# [Problem]
Copy out each line below that has the word "brown" in it.

(Collection entries)
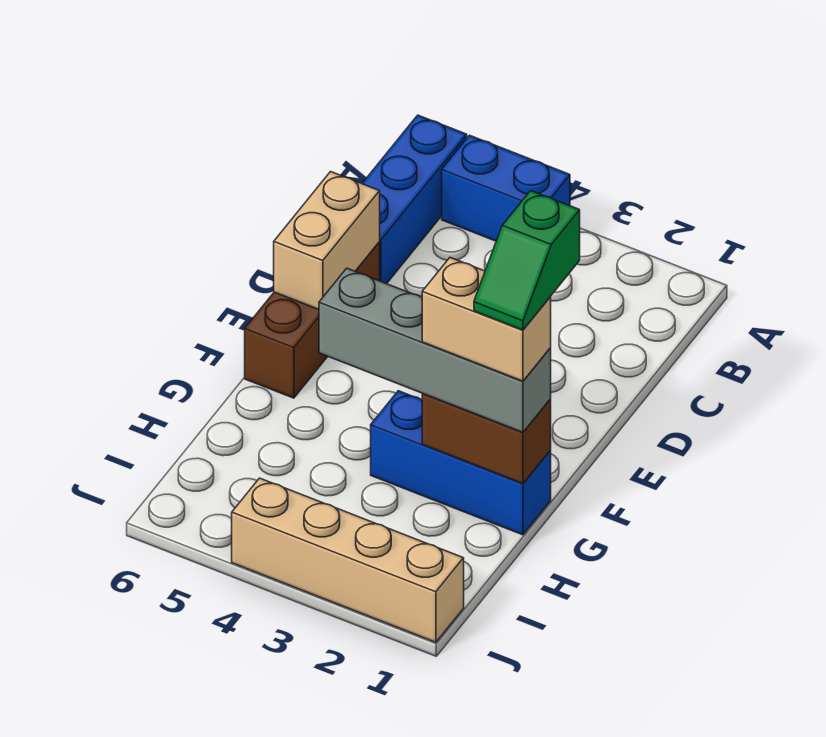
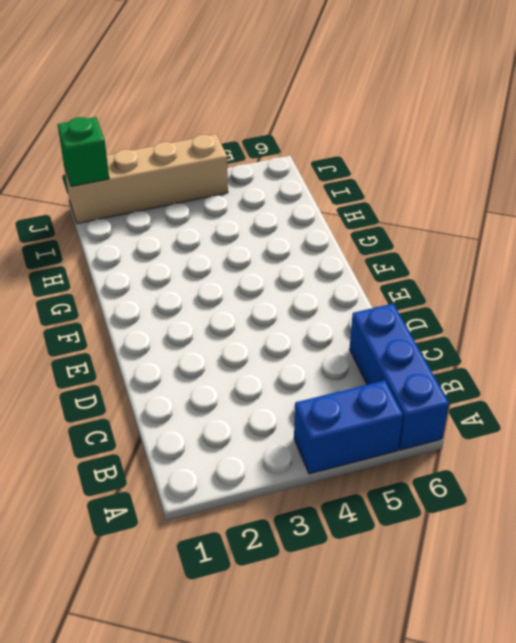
green brick J1 level 2 -> none
none -> brown brick D6:F6 level 1
none -> blue brick G1:G3 level 1

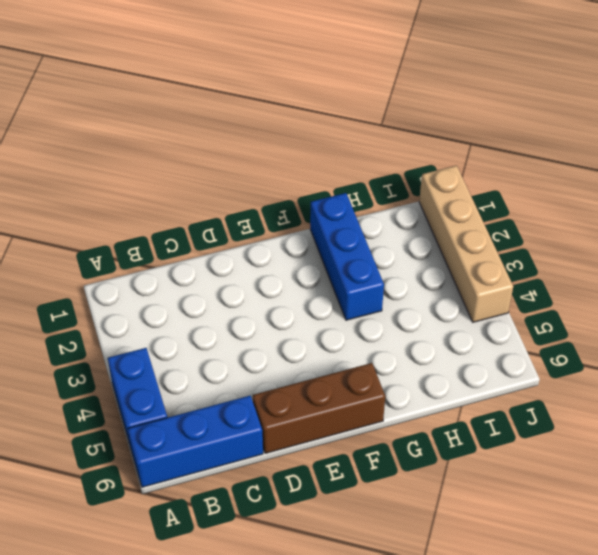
none -> tan brick D6:E6 level 2
none -> brown brick G1:G2 level 2

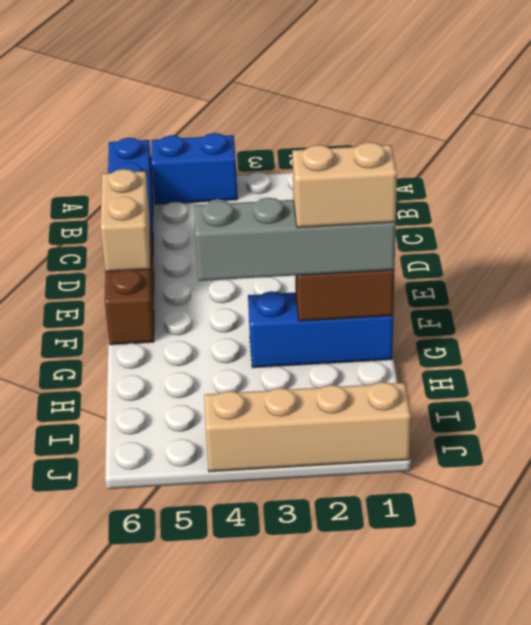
none -> green slope F1:G1 level 5 top F

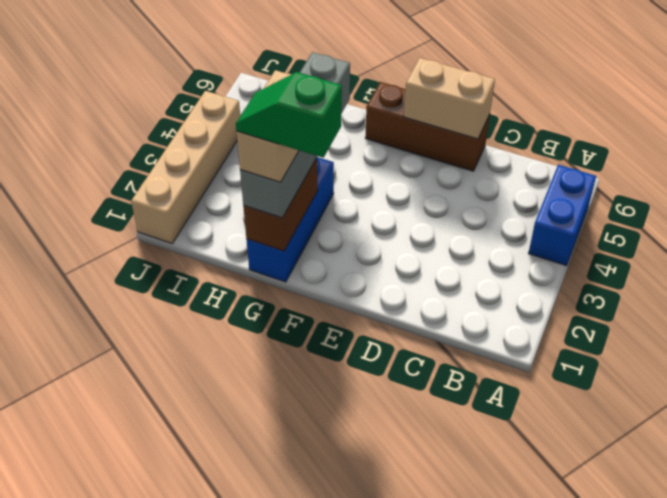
none -> blue brick A6:C6 level 1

# [Finished task]
none -> brown brick D6:F6 level 1
none -> brown brick G1:G2 level 2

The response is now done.